Content starts
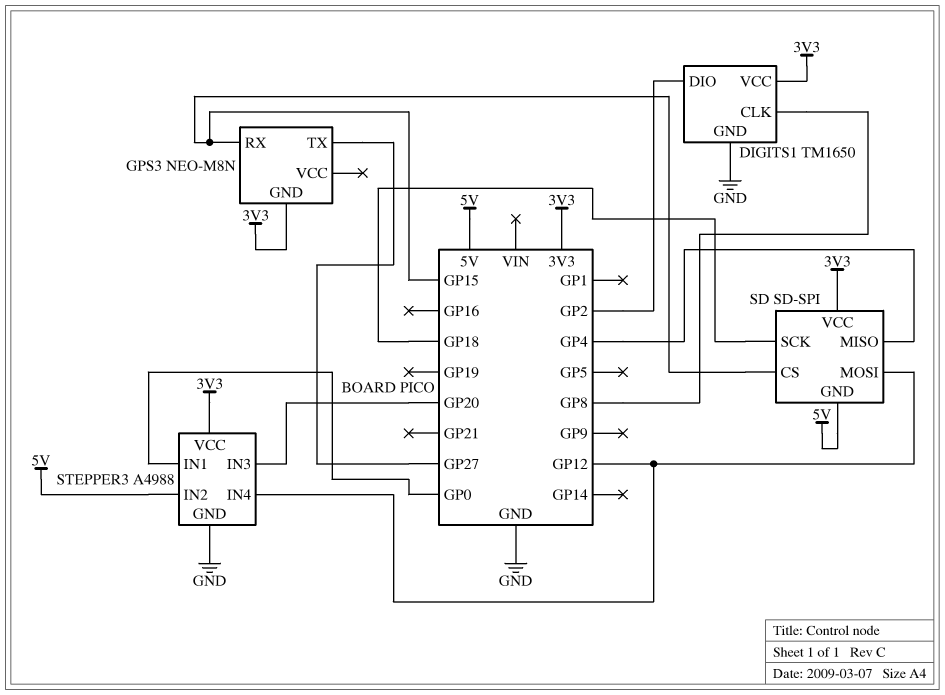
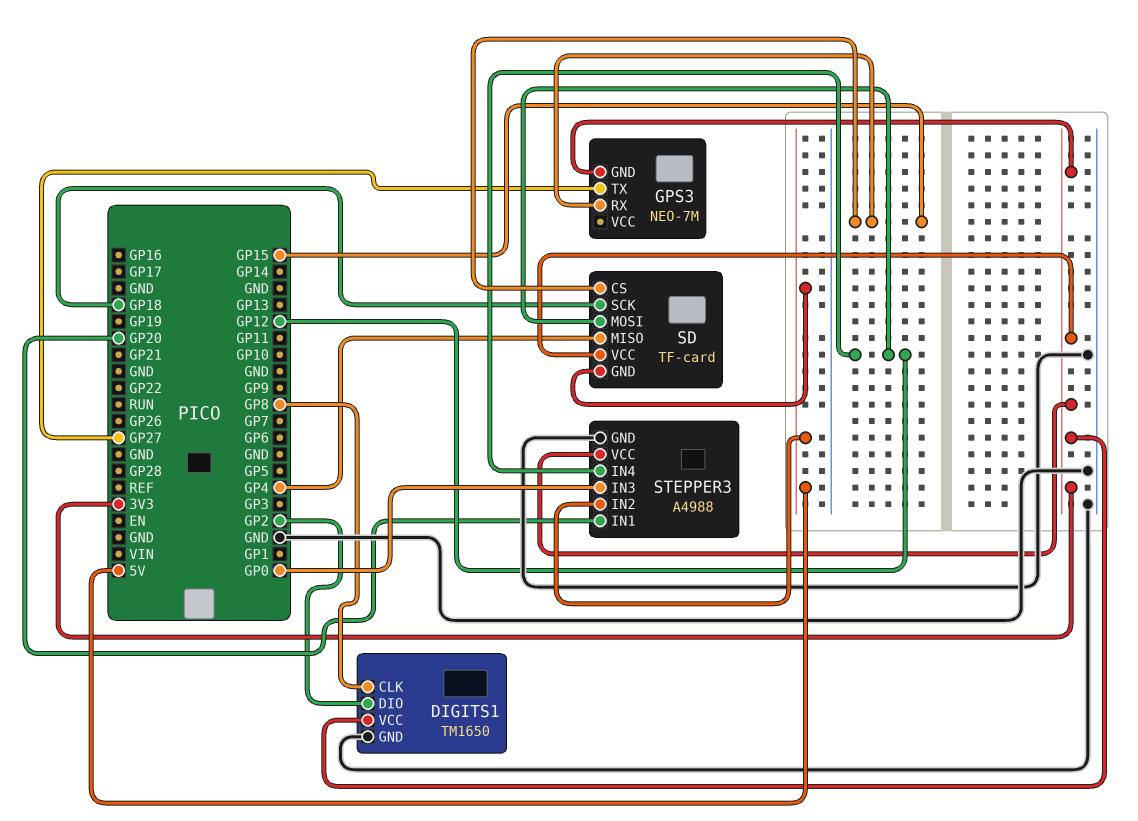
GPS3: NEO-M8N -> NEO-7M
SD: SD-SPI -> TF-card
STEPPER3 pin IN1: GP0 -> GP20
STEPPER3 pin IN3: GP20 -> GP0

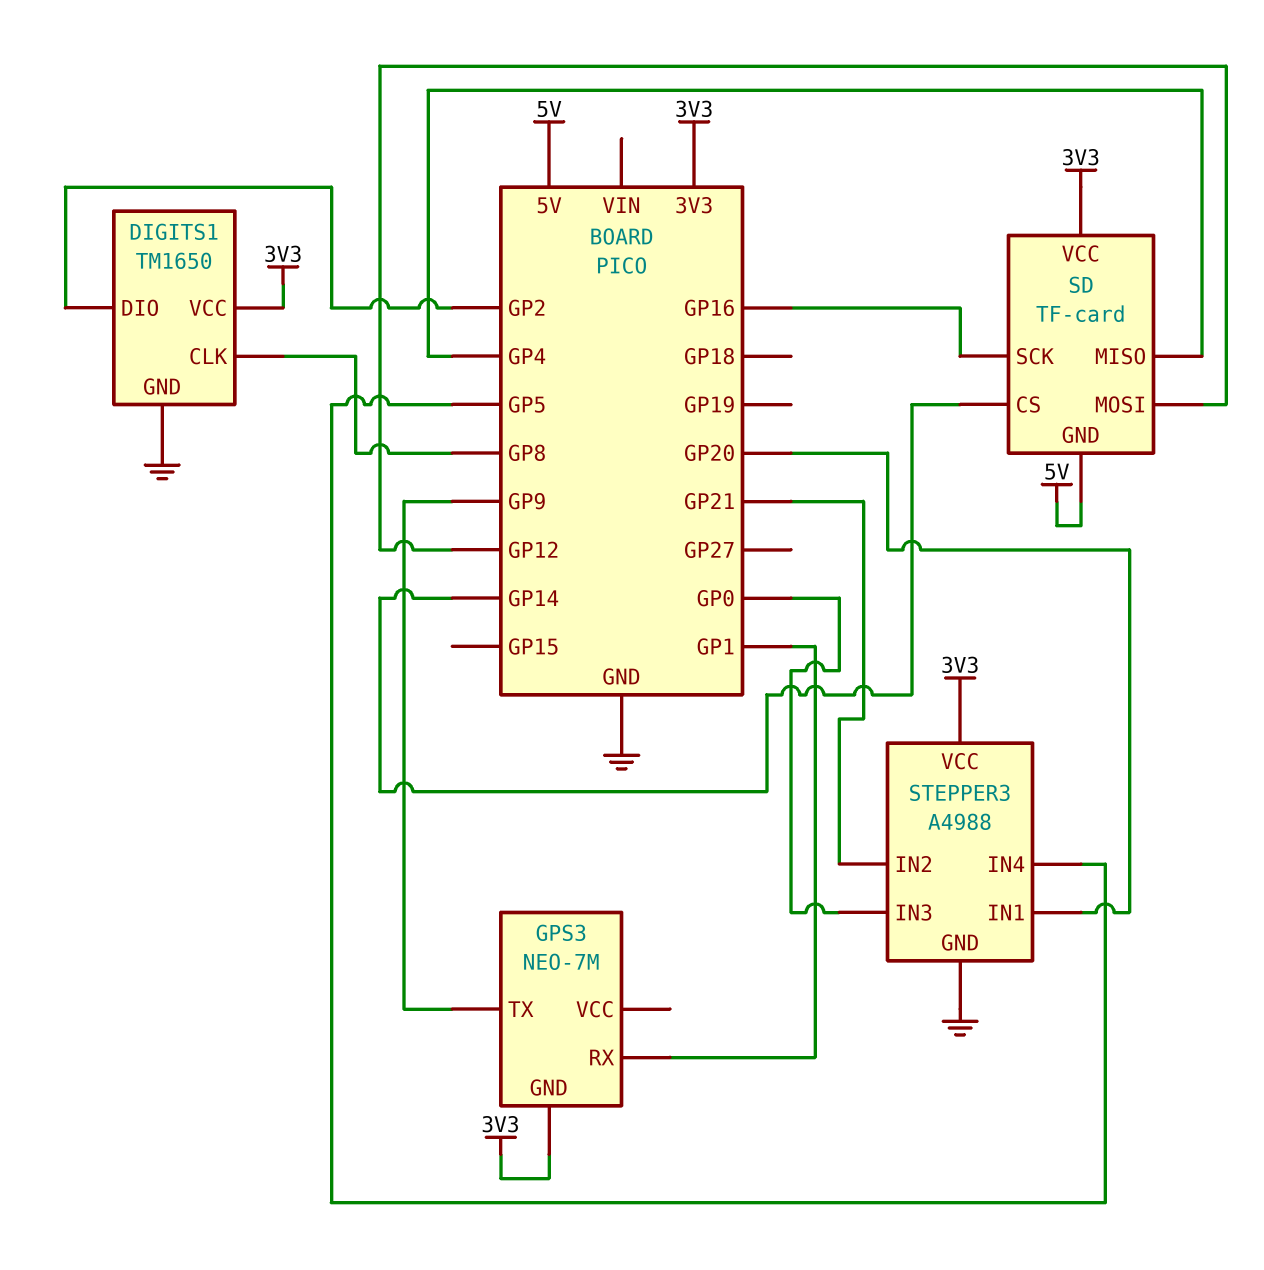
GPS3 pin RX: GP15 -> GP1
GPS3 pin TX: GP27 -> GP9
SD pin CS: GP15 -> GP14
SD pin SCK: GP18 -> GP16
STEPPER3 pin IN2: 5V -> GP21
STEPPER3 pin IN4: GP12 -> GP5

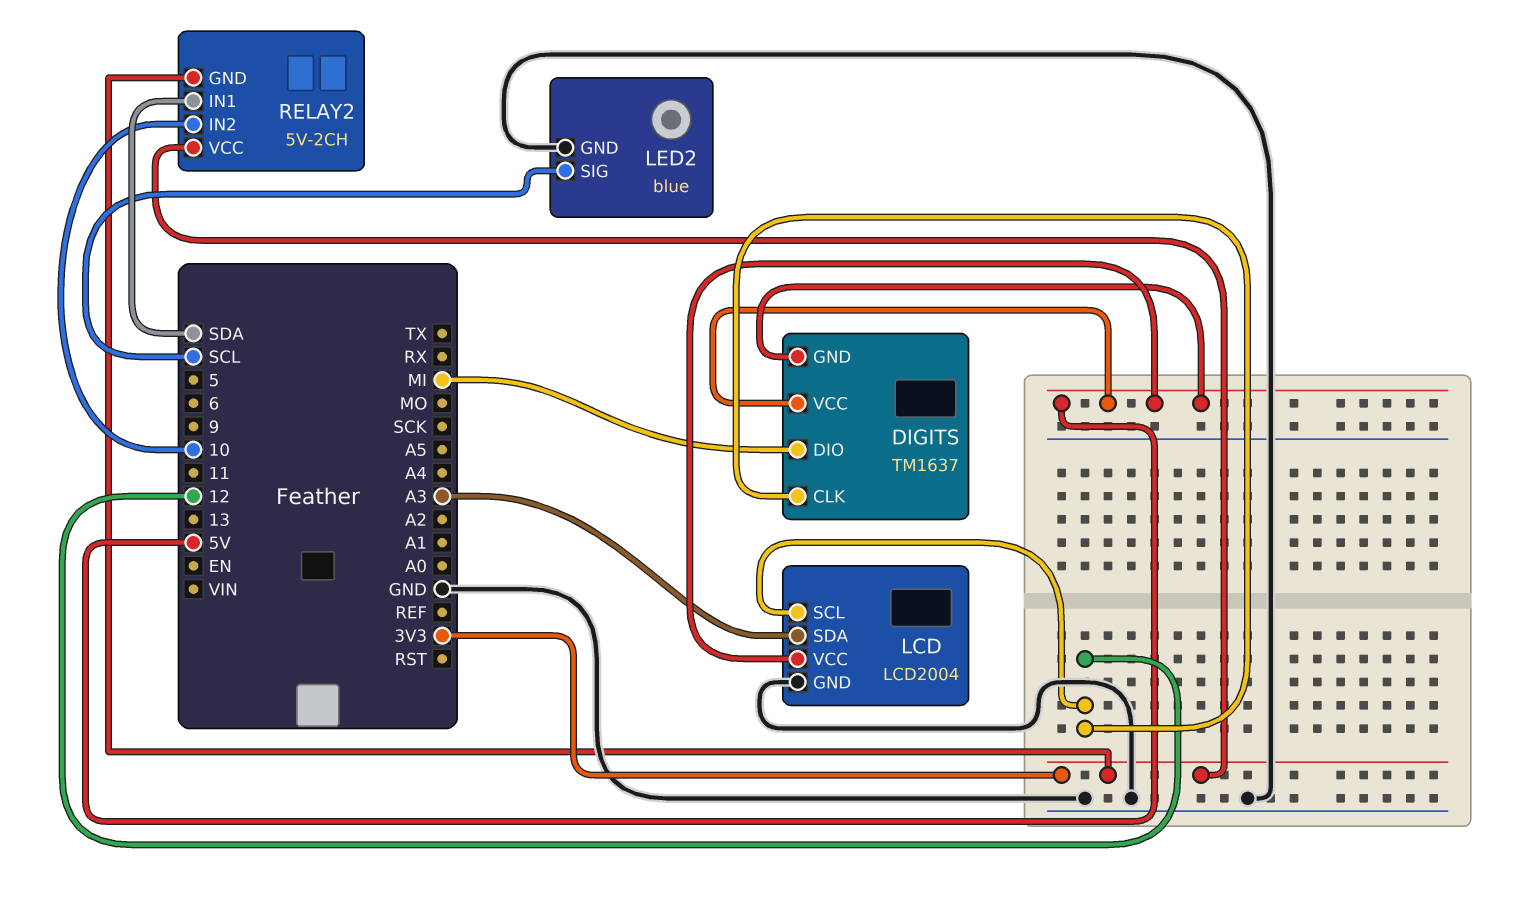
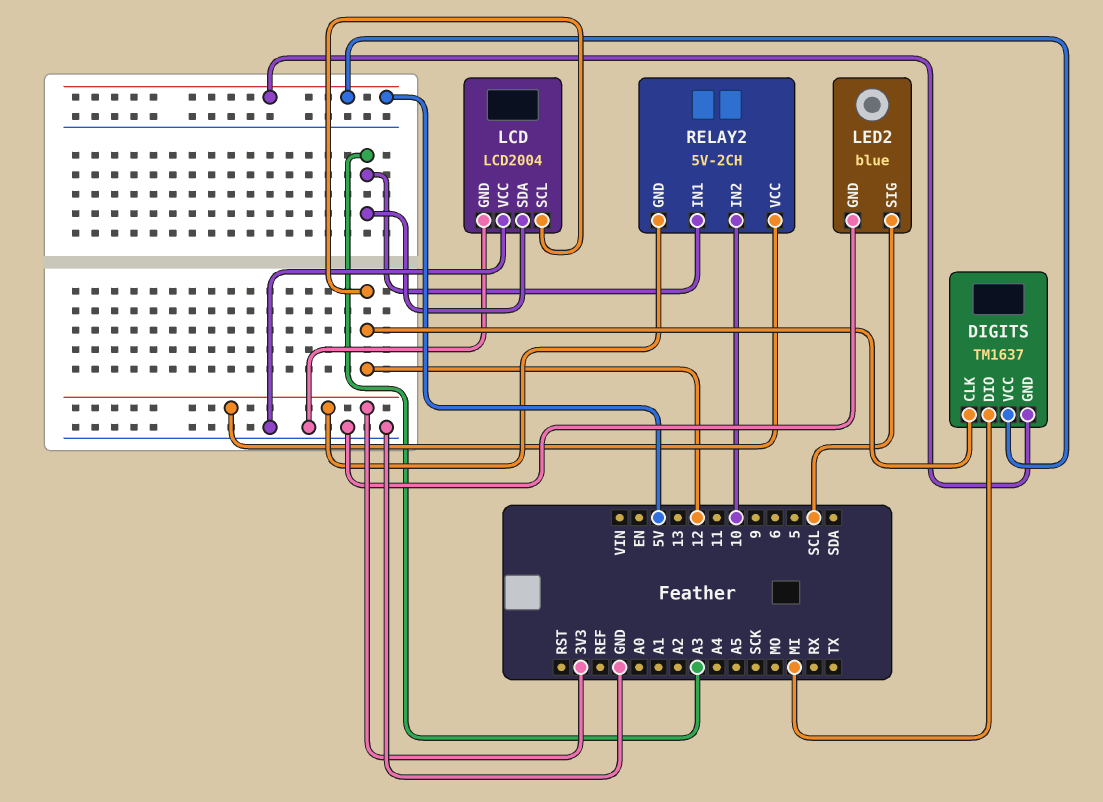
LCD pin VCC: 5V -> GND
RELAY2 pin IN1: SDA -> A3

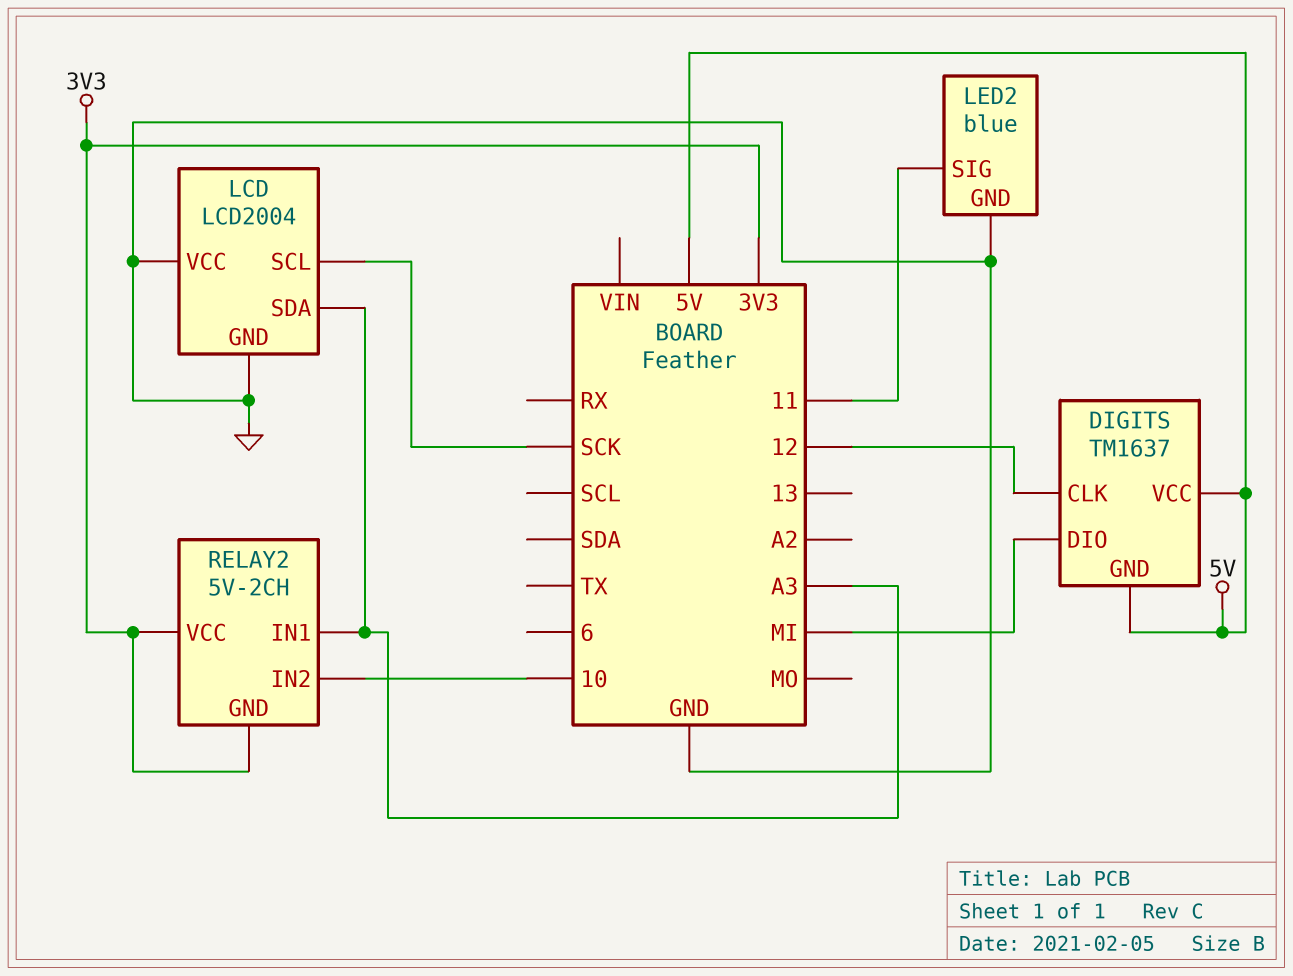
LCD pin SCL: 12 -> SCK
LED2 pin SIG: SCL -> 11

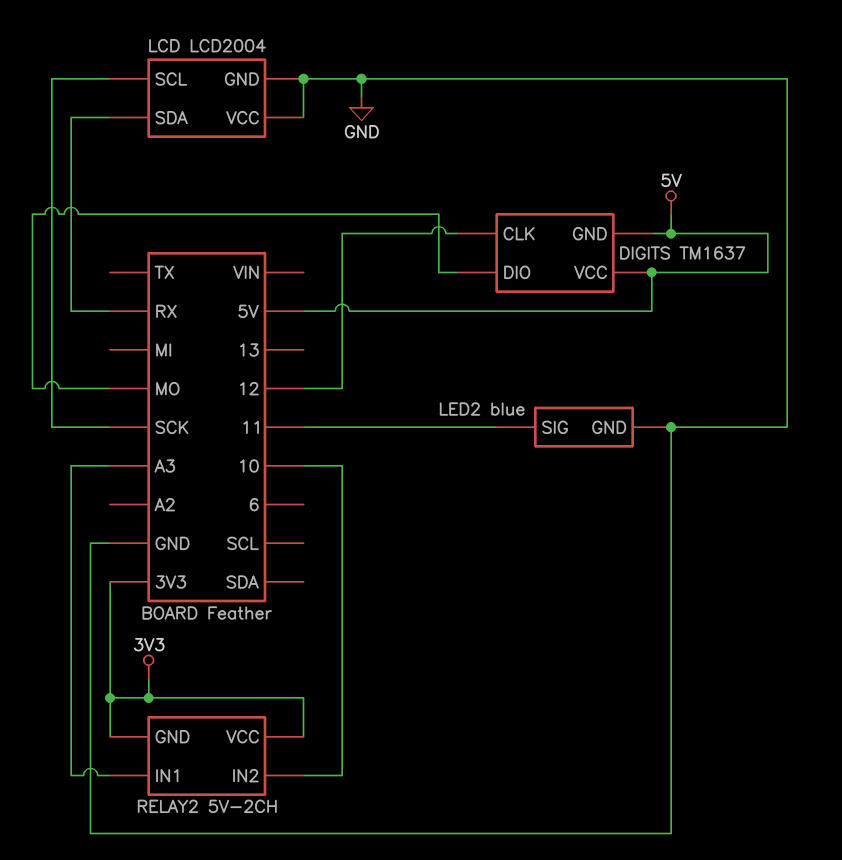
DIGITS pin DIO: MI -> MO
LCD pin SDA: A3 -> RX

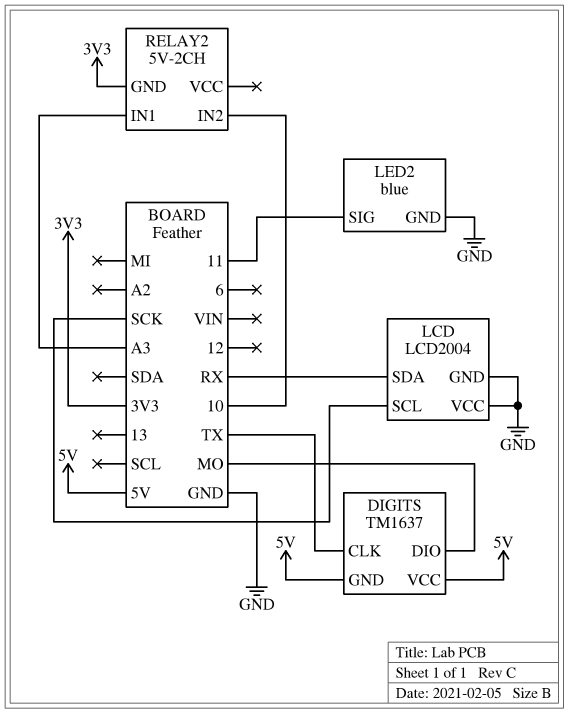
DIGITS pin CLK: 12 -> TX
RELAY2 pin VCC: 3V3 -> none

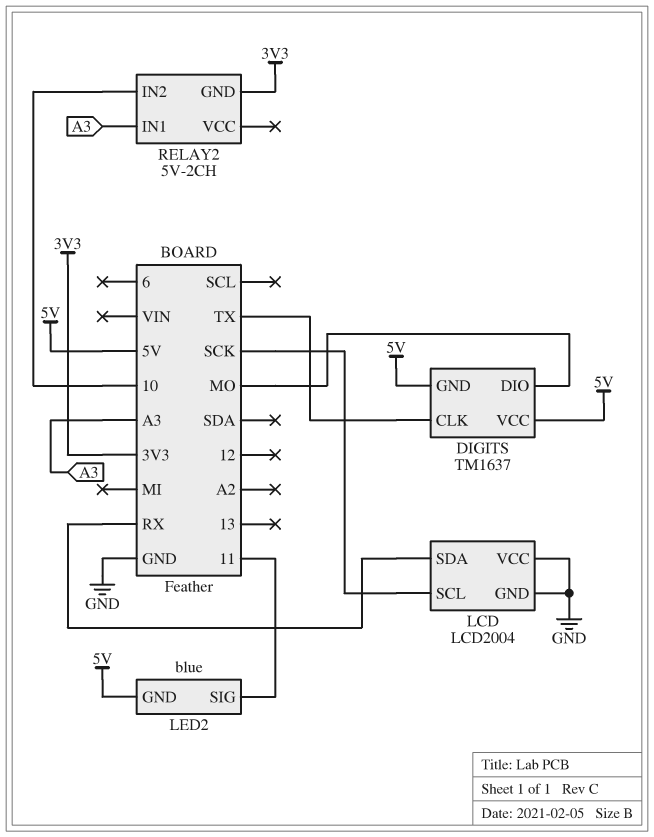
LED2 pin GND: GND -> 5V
Content ends
# What is expected:
What is the number of lines above that contain "DIGITS"? Answer with that number only.

# Reply:
2